(Data drawn from a collection)

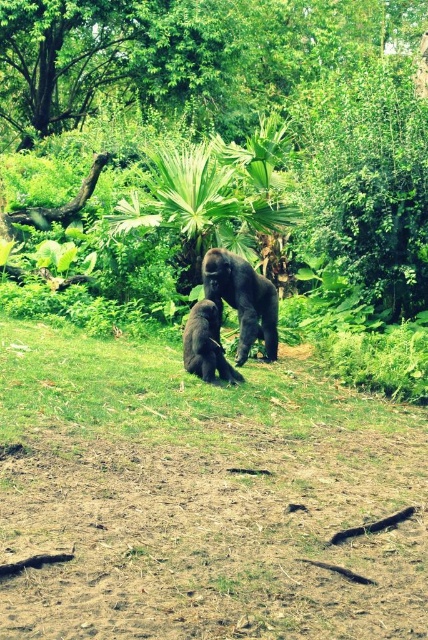
Question: Observing the image, what is the correct spatial positioning of shiny dark brown gorilla at center in reference to shiny black gorilla at center?

Choices:
 (A) below
 (B) above

Answer: (B)

Question: Based on their relative distances, which object is nearer to the green grass at center?

Choices:
 (A) shiny dark brown gorilla at center
 (B) shiny black gorilla at center
 (C) brown soil at center

Answer: (C)

Question: Is brown soil at center further to the viewer compared to shiny black gorilla at center?

Choices:
 (A) yes
 (B) no

Answer: (B)

Question: Estimate the real-world distances between objects in this image. Which object is closer to the green grass at center?

Choices:
 (A) shiny dark brown gorilla at center
 (B) brown soil at center

Answer: (B)

Question: Observing the image, what is the correct spatial positioning of green leafy tree at upper center in reference to green grass at center?

Choices:
 (A) above
 (B) below

Answer: (A)

Question: Which of the following is the farthest from the observer?

Choices:
 (A) shiny black gorilla at center
 (B) green leafy tree at upper center
 (C) brown soil at center

Answer: (B)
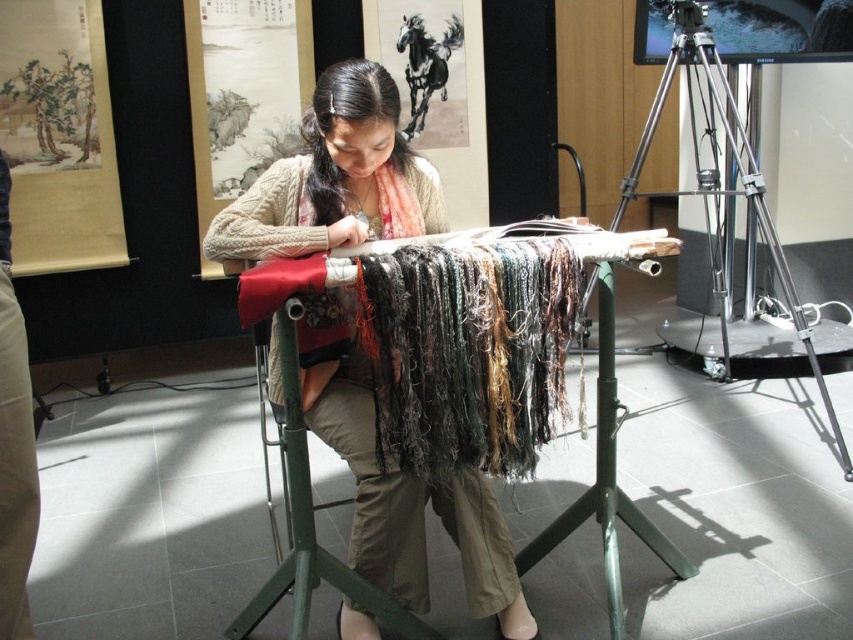
Question: Is metallic green table at center to the left of metallic tripod at right from the viewer's perspective?

Choices:
 (A) yes
 (B) no

Answer: (A)

Question: Which object appears farthest from the camera in this image?

Choices:
 (A) metallic green table at center
 (B) metallic tripod at right

Answer: (B)

Question: Observing the image, what is the correct spatial positioning of metallic green table at center in reference to metallic tripod at right?

Choices:
 (A) below
 (B) above

Answer: (A)

Question: Among these objects, which one is farthest from the camera?

Choices:
 (A) metallic green table at center
 (B) metallic tripod at right

Answer: (B)

Question: Is metallic green table at center above metallic tripod at right?

Choices:
 (A) yes
 (B) no

Answer: (B)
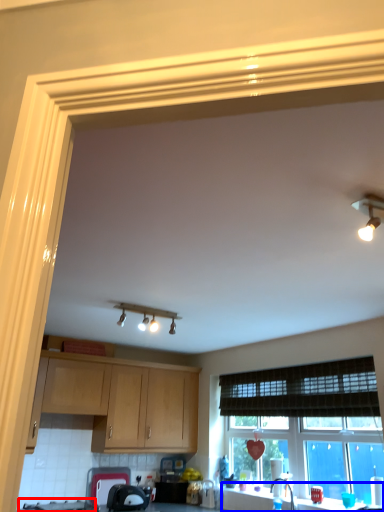
Question: Which of the following is the closest to the observer, gas stove (highlighted by a red box) or counter top (highlighted by a blue box)?

Choices:
 (A) gas stove
 (B) counter top

Answer: (B)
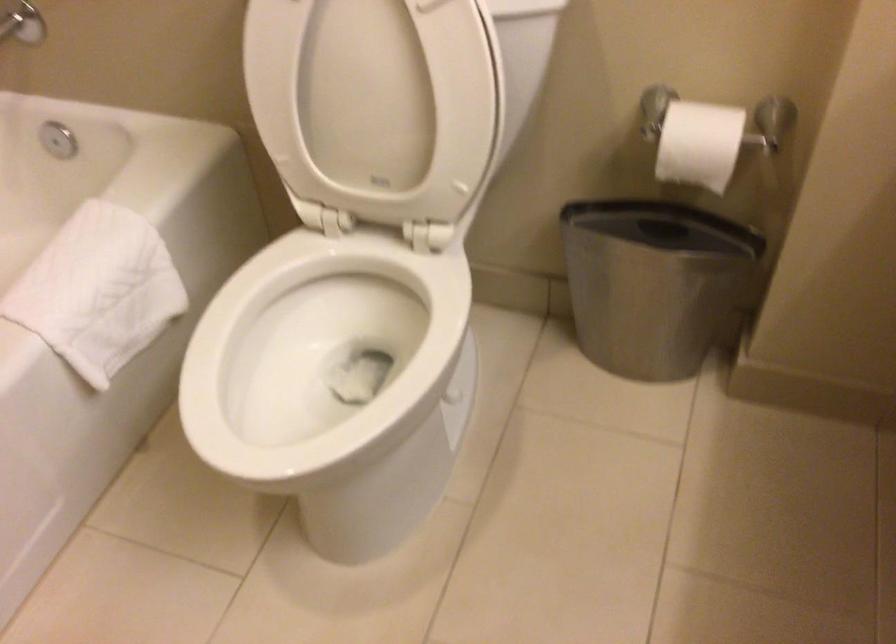
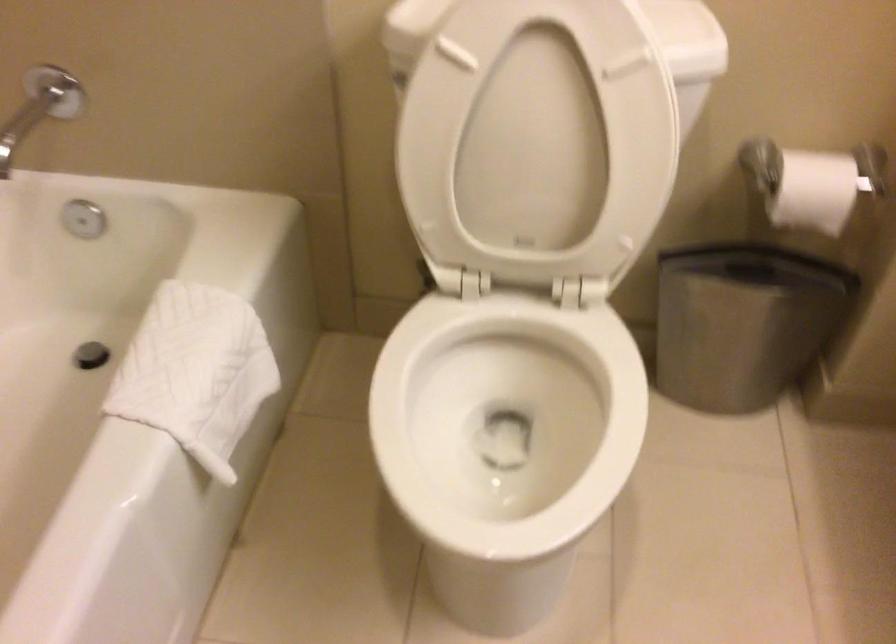
Question: Which direction would the cameraman need to move to produce the second image? Reply with the corresponding letter.

Choices:
 (A) Left
 (B) Right
 (C) Forward
 (D) Backward

Answer: (A)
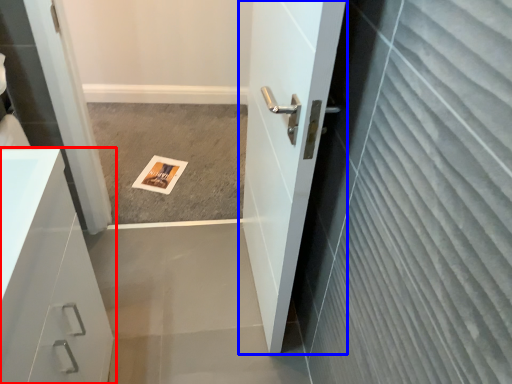
Question: Among these objects, which one is nearest to the camera, bathroom cabinet (highlighted by a red box) or door (highlighted by a blue box)?

Choices:
 (A) bathroom cabinet
 (B) door

Answer: (A)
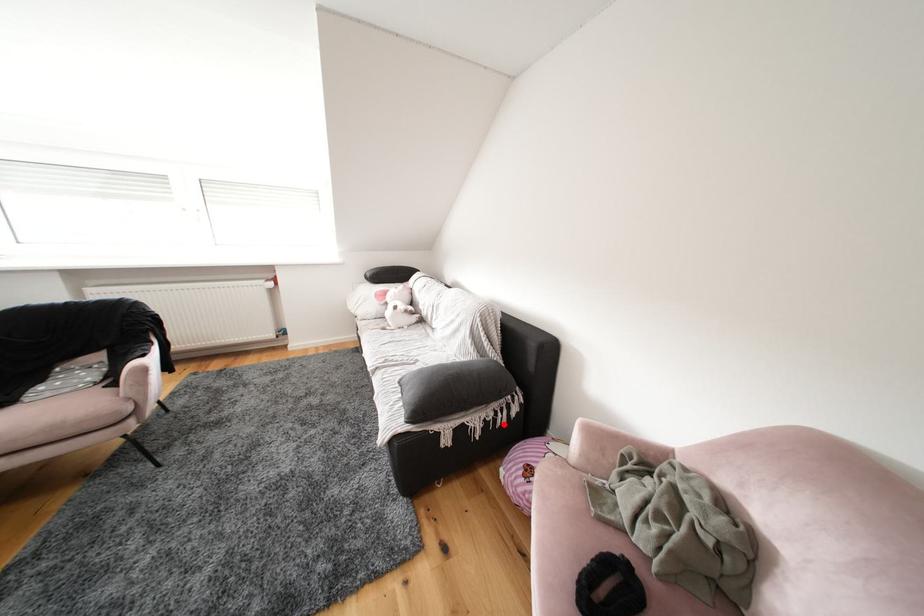
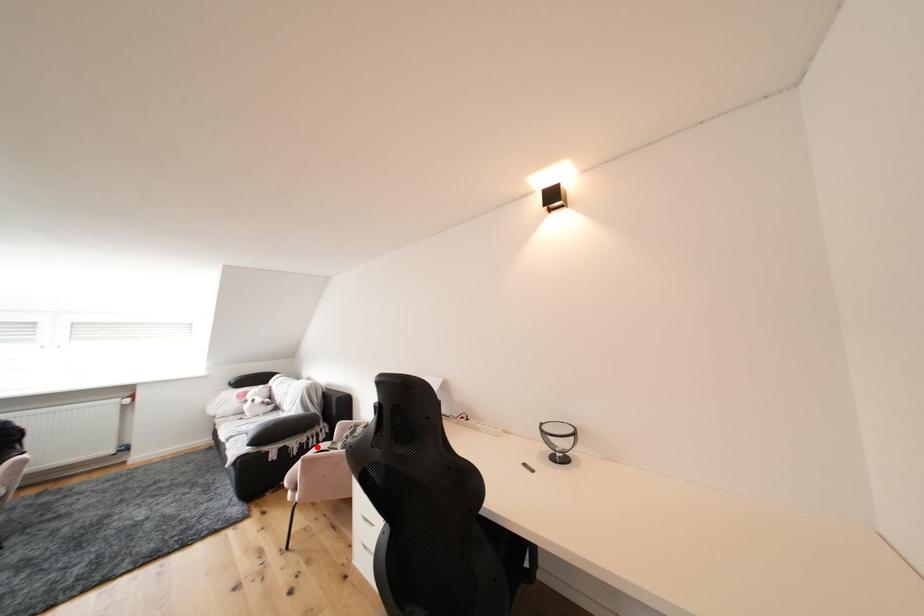
I am providing you with two images of the same scene from different viewpoints. A red point is marked on the first image and another point is marked on the second image. Do the highlighted points in image1 and image2 indicate the same real-world spot?

Yes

## WRITTEN REQUEST
Gather every line of the records that contains the word "door".

## TASK OUTPUT
Question: Among these objects, which one is nearest to the camera, bathroom cabinet (highlighted by a red box) or door (highlighted by a blue box)?
 (B) door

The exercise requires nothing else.